**What you have to do:** Using the data below, return the stretch from the line that contains "yellow trapezoid: (632, 715)" through the line that contains "blue square: (272, 173) -> (301, 177), moved", both included, exactly as it stands and nothing beyond it.
===== Listed entries =====
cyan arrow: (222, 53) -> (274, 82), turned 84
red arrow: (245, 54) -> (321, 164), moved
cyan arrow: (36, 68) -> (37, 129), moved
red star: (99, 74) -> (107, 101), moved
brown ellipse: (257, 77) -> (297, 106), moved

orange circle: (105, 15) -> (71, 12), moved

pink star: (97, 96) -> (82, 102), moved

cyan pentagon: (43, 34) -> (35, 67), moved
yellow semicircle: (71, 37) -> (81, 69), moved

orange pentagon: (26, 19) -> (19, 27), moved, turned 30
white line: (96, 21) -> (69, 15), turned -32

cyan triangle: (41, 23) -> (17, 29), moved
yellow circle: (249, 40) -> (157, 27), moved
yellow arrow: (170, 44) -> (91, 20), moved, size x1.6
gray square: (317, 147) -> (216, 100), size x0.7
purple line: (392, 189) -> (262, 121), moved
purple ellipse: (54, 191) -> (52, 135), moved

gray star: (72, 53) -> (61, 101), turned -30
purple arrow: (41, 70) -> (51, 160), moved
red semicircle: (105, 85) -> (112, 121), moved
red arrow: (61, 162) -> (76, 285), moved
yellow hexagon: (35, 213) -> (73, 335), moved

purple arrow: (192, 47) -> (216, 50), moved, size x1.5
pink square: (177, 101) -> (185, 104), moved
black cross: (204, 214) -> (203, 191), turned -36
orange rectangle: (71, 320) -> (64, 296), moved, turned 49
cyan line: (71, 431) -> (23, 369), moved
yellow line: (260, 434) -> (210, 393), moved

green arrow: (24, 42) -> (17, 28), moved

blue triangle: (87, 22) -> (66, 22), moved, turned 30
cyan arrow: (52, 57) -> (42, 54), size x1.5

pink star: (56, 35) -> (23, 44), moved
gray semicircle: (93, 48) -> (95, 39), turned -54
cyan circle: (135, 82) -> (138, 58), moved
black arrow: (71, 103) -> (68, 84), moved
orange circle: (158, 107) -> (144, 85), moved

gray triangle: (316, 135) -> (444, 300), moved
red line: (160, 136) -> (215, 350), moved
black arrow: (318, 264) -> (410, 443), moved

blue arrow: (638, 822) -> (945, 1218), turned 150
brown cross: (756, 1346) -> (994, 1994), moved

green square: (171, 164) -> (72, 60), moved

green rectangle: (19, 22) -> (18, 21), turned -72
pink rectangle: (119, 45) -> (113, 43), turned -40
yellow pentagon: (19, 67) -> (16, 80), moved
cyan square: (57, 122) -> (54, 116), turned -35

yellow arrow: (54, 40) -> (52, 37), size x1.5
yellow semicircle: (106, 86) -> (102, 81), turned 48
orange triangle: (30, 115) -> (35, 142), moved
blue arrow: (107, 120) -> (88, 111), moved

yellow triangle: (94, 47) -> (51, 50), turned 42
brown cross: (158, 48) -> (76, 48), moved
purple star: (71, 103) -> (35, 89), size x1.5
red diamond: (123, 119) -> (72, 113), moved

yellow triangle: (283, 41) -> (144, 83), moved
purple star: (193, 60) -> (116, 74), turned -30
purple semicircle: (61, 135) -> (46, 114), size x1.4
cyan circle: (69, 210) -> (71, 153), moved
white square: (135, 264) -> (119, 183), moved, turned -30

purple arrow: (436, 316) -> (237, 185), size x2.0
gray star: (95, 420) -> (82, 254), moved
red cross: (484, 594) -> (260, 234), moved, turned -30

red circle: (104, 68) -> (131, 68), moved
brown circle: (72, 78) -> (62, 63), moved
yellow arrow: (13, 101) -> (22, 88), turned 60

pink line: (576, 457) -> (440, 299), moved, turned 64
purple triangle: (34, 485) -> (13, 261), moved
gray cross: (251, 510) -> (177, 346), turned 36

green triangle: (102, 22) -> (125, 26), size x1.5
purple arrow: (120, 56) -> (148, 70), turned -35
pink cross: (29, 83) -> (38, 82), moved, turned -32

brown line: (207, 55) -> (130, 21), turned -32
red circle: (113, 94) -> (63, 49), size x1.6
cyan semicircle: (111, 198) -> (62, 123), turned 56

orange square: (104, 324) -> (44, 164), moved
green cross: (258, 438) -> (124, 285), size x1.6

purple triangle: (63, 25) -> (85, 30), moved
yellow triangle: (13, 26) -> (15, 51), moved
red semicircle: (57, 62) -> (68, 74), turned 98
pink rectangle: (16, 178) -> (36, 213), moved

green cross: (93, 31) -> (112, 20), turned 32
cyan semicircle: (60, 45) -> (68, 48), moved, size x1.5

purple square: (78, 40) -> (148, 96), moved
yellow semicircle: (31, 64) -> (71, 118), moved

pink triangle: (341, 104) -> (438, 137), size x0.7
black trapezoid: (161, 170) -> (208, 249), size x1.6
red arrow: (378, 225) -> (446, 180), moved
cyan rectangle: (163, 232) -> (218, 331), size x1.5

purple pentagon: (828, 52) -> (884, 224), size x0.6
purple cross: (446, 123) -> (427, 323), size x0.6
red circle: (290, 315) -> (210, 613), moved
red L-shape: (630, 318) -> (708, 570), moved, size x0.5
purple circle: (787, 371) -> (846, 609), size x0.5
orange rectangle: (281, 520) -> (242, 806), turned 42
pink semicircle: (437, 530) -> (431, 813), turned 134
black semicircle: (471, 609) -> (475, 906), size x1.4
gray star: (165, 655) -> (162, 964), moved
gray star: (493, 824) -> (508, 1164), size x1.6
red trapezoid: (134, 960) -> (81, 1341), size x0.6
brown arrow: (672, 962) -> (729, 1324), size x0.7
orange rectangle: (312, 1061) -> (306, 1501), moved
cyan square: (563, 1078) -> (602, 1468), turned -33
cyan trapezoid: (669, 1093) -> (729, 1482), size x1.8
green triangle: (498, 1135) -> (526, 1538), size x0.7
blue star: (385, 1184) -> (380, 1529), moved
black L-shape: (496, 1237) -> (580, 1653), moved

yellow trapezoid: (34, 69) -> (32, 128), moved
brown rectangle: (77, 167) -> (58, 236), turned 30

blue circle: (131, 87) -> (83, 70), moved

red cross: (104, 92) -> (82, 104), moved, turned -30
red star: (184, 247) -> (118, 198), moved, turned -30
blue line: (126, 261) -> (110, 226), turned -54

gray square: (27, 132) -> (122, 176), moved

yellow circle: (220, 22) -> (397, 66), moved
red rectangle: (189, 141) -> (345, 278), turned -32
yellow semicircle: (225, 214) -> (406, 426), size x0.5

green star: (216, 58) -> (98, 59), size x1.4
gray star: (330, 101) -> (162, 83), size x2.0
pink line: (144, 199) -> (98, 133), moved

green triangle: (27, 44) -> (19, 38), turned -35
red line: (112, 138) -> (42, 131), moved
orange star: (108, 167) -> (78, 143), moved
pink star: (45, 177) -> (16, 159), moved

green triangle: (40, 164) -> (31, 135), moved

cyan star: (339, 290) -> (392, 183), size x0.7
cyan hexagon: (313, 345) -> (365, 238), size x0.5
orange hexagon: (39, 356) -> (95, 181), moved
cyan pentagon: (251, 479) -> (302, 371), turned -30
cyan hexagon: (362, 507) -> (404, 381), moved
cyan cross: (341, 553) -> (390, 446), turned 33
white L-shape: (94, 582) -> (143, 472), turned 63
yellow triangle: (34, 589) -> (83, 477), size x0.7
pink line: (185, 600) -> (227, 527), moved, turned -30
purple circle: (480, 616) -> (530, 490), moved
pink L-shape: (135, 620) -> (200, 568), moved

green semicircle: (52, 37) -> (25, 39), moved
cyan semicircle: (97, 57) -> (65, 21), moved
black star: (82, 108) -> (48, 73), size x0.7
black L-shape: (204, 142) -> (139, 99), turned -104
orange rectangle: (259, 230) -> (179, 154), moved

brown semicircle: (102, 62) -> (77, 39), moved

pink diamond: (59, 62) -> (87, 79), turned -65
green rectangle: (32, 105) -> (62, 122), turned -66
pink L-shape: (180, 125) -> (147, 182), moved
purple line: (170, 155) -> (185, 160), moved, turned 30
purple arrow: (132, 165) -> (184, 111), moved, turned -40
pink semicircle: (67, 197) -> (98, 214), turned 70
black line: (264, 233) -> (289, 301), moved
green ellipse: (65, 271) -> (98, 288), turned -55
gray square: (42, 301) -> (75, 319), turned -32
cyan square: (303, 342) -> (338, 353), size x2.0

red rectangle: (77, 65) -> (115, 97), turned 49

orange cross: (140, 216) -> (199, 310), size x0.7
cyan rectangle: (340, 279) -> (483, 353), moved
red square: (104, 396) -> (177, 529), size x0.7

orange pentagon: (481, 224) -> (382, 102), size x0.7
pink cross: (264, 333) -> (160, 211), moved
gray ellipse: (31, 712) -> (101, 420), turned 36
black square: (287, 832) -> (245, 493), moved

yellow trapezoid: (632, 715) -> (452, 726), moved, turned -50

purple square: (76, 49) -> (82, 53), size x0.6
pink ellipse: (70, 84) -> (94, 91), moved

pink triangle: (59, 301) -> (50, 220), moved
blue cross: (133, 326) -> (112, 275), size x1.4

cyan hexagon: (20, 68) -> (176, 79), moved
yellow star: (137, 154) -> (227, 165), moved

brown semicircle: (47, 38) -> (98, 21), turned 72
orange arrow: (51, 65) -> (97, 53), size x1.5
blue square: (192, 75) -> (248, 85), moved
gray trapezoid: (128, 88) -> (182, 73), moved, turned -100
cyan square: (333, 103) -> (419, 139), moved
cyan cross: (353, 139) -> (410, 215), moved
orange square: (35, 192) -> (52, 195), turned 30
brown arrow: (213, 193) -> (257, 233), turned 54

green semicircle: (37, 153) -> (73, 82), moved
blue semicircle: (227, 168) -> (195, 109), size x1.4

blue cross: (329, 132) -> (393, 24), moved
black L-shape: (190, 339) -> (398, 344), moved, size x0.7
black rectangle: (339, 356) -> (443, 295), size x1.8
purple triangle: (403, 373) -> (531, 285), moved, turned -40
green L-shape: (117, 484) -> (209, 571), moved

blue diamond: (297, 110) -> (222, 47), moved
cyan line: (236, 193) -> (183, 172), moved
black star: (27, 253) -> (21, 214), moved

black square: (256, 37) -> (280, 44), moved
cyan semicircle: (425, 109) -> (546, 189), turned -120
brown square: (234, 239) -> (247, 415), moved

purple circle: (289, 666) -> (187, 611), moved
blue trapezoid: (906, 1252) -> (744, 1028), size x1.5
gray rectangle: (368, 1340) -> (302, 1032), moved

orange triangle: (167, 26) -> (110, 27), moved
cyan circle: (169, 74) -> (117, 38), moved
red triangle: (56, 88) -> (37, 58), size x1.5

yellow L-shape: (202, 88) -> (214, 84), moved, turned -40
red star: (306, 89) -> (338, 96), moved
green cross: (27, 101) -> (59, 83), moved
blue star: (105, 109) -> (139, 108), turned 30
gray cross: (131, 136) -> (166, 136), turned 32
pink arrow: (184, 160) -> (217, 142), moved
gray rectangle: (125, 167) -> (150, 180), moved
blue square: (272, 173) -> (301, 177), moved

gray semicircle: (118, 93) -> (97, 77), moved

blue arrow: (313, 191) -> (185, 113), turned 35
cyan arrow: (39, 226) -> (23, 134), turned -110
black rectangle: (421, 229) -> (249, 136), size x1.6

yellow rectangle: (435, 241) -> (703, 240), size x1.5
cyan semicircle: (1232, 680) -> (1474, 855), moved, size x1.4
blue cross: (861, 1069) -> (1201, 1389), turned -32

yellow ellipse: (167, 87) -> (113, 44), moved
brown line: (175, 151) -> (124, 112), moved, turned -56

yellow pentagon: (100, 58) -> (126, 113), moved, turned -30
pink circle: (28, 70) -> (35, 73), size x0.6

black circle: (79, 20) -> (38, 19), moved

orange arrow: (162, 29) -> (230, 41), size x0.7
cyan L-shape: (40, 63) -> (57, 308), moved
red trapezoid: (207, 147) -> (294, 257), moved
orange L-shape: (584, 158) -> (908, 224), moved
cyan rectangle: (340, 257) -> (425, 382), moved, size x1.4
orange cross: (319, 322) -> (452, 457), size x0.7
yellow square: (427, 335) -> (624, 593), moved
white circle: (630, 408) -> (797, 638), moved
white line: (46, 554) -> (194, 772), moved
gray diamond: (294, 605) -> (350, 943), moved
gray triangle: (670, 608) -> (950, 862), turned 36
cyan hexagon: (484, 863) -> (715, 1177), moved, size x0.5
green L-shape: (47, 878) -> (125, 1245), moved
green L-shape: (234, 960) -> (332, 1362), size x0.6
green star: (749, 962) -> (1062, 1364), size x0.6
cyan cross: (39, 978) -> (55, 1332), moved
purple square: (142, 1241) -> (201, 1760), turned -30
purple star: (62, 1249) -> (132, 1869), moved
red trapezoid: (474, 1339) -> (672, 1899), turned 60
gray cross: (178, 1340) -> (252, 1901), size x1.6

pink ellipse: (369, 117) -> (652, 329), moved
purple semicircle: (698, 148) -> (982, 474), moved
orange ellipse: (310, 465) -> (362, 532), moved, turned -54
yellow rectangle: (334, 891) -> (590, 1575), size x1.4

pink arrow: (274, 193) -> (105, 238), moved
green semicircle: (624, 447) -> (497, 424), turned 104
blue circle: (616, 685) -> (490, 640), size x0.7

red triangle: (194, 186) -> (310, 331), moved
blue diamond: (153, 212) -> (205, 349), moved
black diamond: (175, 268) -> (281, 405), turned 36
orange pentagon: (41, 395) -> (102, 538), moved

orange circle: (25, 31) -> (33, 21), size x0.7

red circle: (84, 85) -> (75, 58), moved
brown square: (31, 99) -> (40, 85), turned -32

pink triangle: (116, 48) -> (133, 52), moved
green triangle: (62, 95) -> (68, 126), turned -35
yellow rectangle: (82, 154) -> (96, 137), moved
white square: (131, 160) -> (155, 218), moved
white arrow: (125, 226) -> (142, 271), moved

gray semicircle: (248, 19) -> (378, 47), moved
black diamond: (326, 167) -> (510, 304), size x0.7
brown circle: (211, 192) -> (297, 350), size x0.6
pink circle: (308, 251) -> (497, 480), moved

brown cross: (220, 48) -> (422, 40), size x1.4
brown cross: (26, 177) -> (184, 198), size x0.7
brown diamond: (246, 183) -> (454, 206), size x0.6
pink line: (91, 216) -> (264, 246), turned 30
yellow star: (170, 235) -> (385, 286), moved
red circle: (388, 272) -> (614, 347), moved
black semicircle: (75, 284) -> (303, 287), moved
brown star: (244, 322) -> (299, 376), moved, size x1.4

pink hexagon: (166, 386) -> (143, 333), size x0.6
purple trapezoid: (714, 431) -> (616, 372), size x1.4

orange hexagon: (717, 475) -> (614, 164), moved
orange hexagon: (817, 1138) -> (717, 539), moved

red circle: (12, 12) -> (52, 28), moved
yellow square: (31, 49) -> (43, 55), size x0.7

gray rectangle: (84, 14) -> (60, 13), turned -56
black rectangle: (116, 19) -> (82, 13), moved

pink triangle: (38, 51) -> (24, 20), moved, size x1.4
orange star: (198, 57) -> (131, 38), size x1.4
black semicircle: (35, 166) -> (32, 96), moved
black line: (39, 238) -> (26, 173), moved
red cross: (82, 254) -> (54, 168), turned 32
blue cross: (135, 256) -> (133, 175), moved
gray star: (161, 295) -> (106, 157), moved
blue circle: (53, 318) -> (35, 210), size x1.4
=====
**The completed task:**
yellow trapezoid: (632, 715) -> (452, 726), moved, turned -50

purple square: (76, 49) -> (82, 53), size x0.6
pink ellipse: (70, 84) -> (94, 91), moved

pink triangle: (59, 301) -> (50, 220), moved
blue cross: (133, 326) -> (112, 275), size x1.4

cyan hexagon: (20, 68) -> (176, 79), moved
yellow star: (137, 154) -> (227, 165), moved

brown semicircle: (47, 38) -> (98, 21), turned 72
orange arrow: (51, 65) -> (97, 53), size x1.5
blue square: (192, 75) -> (248, 85), moved
gray trapezoid: (128, 88) -> (182, 73), moved, turned -100
cyan square: (333, 103) -> (419, 139), moved
cyan cross: (353, 139) -> (410, 215), moved
orange square: (35, 192) -> (52, 195), turned 30
brown arrow: (213, 193) -> (257, 233), turned 54

green semicircle: (37, 153) -> (73, 82), moved
blue semicircle: (227, 168) -> (195, 109), size x1.4

blue cross: (329, 132) -> (393, 24), moved
black L-shape: (190, 339) -> (398, 344), moved, size x0.7
black rectangle: (339, 356) -> (443, 295), size x1.8
purple triangle: (403, 373) -> (531, 285), moved, turned -40
green L-shape: (117, 484) -> (209, 571), moved

blue diamond: (297, 110) -> (222, 47), moved
cyan line: (236, 193) -> (183, 172), moved
black star: (27, 253) -> (21, 214), moved

black square: (256, 37) -> (280, 44), moved
cyan semicircle: (425, 109) -> (546, 189), turned -120
brown square: (234, 239) -> (247, 415), moved

purple circle: (289, 666) -> (187, 611), moved
blue trapezoid: (906, 1252) -> (744, 1028), size x1.5
gray rectangle: (368, 1340) -> (302, 1032), moved

orange triangle: (167, 26) -> (110, 27), moved
cyan circle: (169, 74) -> (117, 38), moved
red triangle: (56, 88) -> (37, 58), size x1.5

yellow L-shape: (202, 88) -> (214, 84), moved, turned -40
red star: (306, 89) -> (338, 96), moved
green cross: (27, 101) -> (59, 83), moved
blue star: (105, 109) -> (139, 108), turned 30
gray cross: (131, 136) -> (166, 136), turned 32
pink arrow: (184, 160) -> (217, 142), moved
gray rectangle: (125, 167) -> (150, 180), moved
blue square: (272, 173) -> (301, 177), moved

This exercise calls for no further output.